Exercise details
Copy the entries below verbatim, omitting any pictures they contain.

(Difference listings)

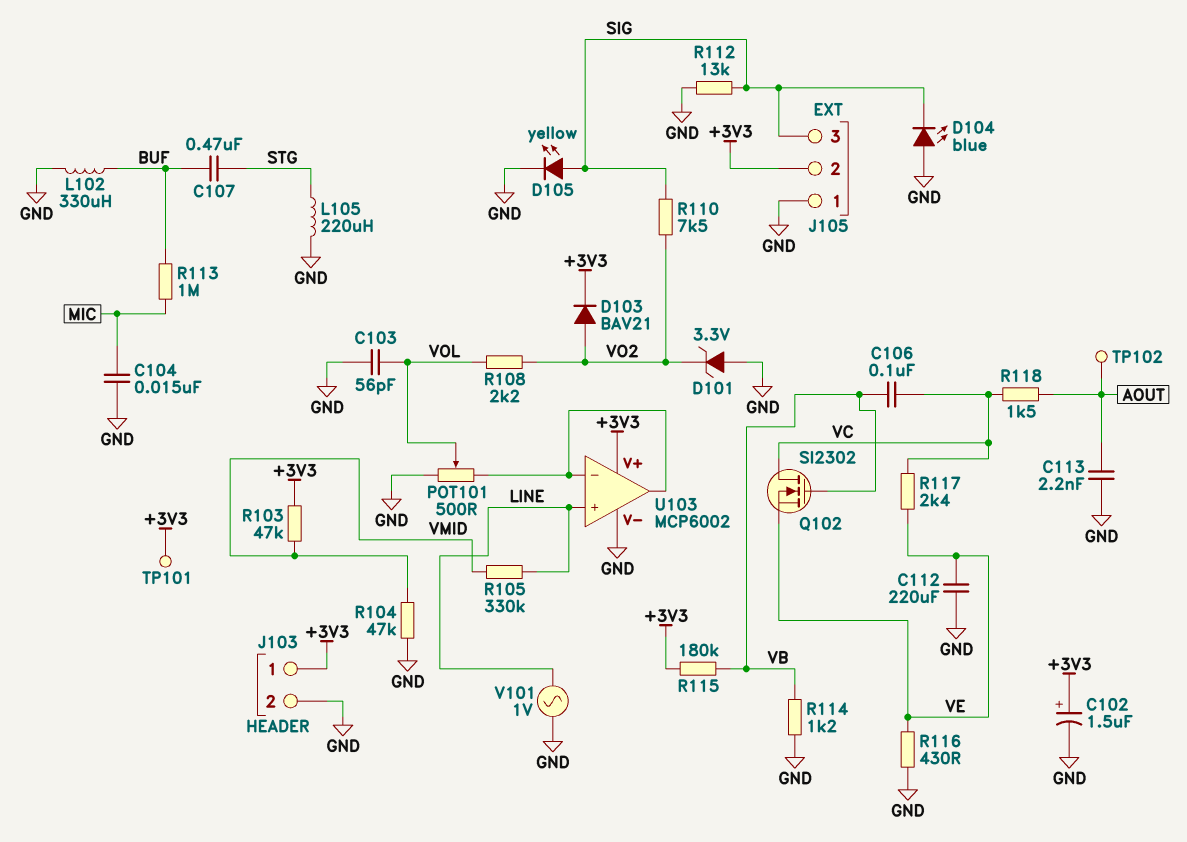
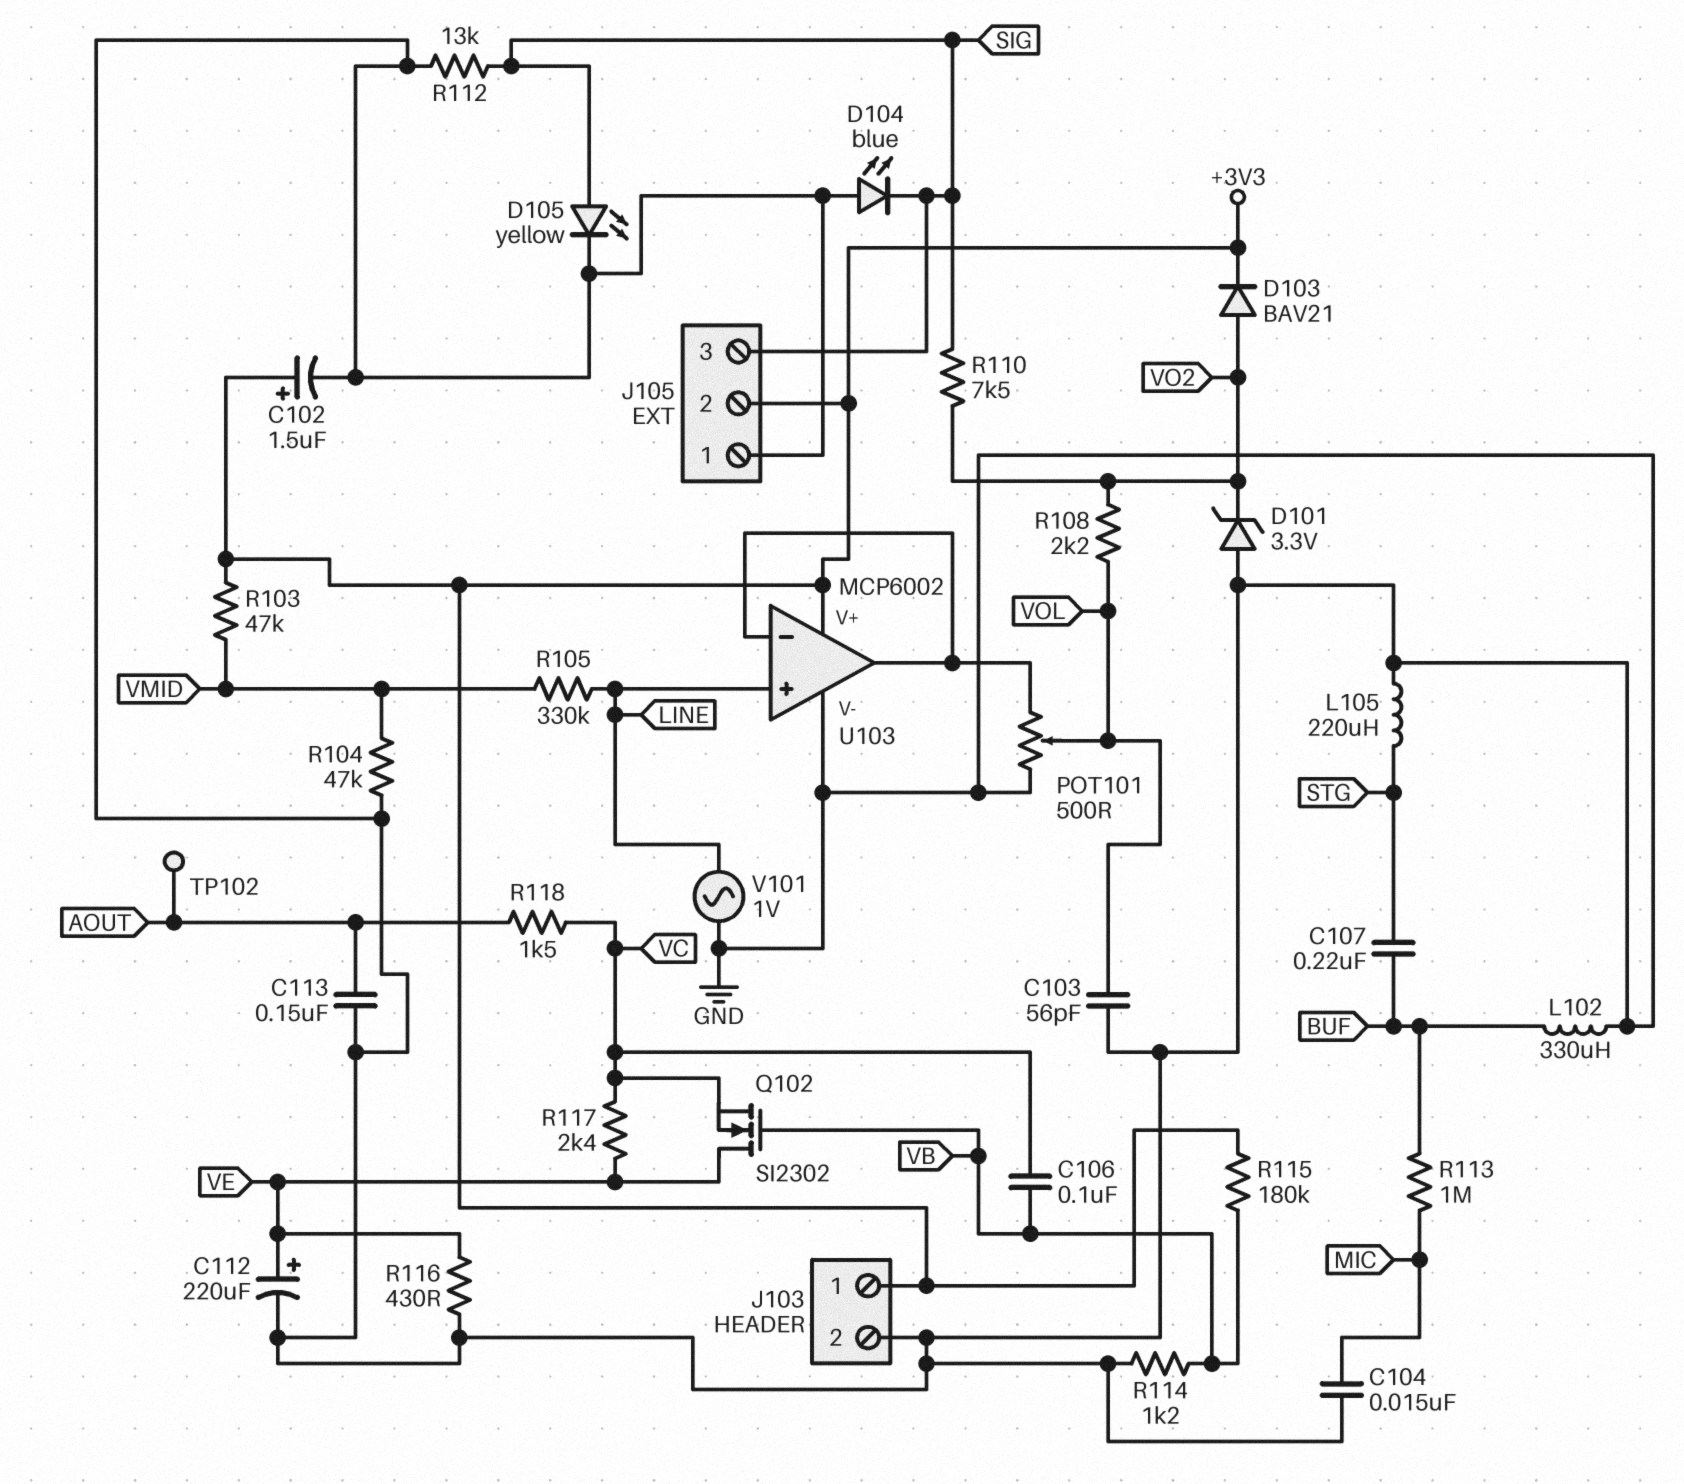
C107: 470nF (BUF, STG) -> 220nF (BUF, STG)
C112: 220uF (GND, VE) -> 220uF (plus VE, minus GND)
C113: 2.2nF (AOUT, GND) -> 150nF (AOUT, GND)
Q102: NMOS SI2302 (G VB, D VC, S VE) -> NMOS SI2302 (G VB, D VE, S VC)
TP101: test point (+3V3) -> none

Task response
C107: 470nF (BUF, STG) -> 220nF (BUF, STG)
C112: 220uF (GND, VE) -> 220uF (plus VE, minus GND)
C113: 2.2nF (AOUT, GND) -> 150nF (AOUT, GND)
Q102: NMOS SI2302 (G VB, D VC, S VE) -> NMOS SI2302 (G VB, D VE, S VC)
TP101: test point (+3V3) -> none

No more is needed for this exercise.